WHAT IS EXPECTED -> Format every line of the listing below as a JSON array of strings, one string per line, and omit any blank lines.

PROVIDED DATA ->
-- Begin --

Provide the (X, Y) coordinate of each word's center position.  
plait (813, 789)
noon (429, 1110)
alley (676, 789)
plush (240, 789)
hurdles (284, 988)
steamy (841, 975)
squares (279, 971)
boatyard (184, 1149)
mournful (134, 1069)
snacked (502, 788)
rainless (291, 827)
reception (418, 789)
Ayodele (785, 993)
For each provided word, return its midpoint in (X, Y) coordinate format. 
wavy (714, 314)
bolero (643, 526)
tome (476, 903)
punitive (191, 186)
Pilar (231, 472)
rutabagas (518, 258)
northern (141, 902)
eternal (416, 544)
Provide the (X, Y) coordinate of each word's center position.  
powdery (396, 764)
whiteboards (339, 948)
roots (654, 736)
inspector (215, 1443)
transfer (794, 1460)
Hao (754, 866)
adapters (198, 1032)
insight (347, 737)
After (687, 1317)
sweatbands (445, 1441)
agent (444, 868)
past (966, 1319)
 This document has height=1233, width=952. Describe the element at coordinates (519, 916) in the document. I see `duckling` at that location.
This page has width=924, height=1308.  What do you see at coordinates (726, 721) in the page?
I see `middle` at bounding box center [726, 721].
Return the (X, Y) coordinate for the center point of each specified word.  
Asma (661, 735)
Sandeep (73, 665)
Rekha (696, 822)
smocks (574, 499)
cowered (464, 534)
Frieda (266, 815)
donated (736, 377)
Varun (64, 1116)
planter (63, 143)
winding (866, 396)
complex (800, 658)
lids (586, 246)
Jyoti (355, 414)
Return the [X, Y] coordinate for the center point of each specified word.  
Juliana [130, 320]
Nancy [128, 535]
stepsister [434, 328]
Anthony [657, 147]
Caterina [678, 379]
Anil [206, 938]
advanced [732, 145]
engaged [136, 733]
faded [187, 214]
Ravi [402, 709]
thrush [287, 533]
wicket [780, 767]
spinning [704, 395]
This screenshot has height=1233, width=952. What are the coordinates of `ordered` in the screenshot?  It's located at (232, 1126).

-- End --

EXERCISE SOLUTION ->
[
  "Provide the (X, Y) coordinate of each word's center position.  ",
  "plait (813, 789)",
  "noon (429, 1110)",
  "alley (676, 789)",
  "plush (240, 789)",
  "hurdles (284, 988)",
  "steamy (841, 975)",
  "squares (279, 971)",
  "boatyard (184, 1149)",
  "mournful (134, 1069)",
  "snacked (502, 788)",
  "rainless (291, 827)",
  "reception (418, 789)",
  "Ayodele (785, 993)",
  "For each provided word, return its midpoint in (X, Y) coordinate format. ",
  "wavy (714, 314)",
  "bolero (643, 526)",
  "tome (476, 903)",
  "punitive (191, 186)",
  "Pilar (231, 472)",
  "rutabagas (518, 258)",
  "northern (141, 902)",
  "eternal (416, 544)",
  "Provide the (X, Y) coordinate of each word's center position.  ",
  "powdery (396, 764)",
  "whiteboards (339, 948)",
  "roots (654, 736)",
  "inspector (215, 1443)",
  "transfer (794, 1460)",
  "Hao (754, 866)",
  "adapters (198, 1032)",
  "insight (347, 737)",
  "After (687, 1317)",
  "sweatbands (445, 1441)",
  "agent (444, 868)",
  "past (966, 1319)",
  " This document has height=1233, width=952. Describe the element at coordinates (519, 916) in the document. I see `duckling` at that location.",
  "This page has width=924, height=1308.  What do you see at coordinates (726, 721) in the page?",
  "I see `middle` at bounding box center [726, 721].",
  "Return the (X, Y) coordinate for the center point of each specified word.  ",
  "Asma (661, 735)",
  "Sandeep (73, 665)",
  "Rekha (696, 822)",
  "smocks (574, 499)",
  "cowered (464, 534)",
  "Frieda (266, 815)",
  "donated (736, 377)",
  "Varun (64, 1116)",
  "planter (63, 143)",
  "winding (866, 396)",
  "complex (800, 658)",
  "lids (586, 246)",
  "Jyoti (355, 414)",
  "Return the [X, Y] coordinate for the center point of each specified word.  ",
  "Juliana [130, 320]",
  "Nancy [128, 535]",
  "stepsister [434, 328]",
  "Anthony [657, 147]",
  "Caterina [678, 379]",
  "Anil [206, 938]",
  "advanced [732, 145]",
  "engaged [136, 733]",
  "faded [187, 214]",
  "Ravi [402, 709]",
  "thrush [287, 533]",
  "wicket [780, 767]",
  "spinning [704, 395]",
  "This screenshot has height=1233, width=952. What are the coordinates of `ordered` in the screenshot?  It's located at (232, 1126)."
]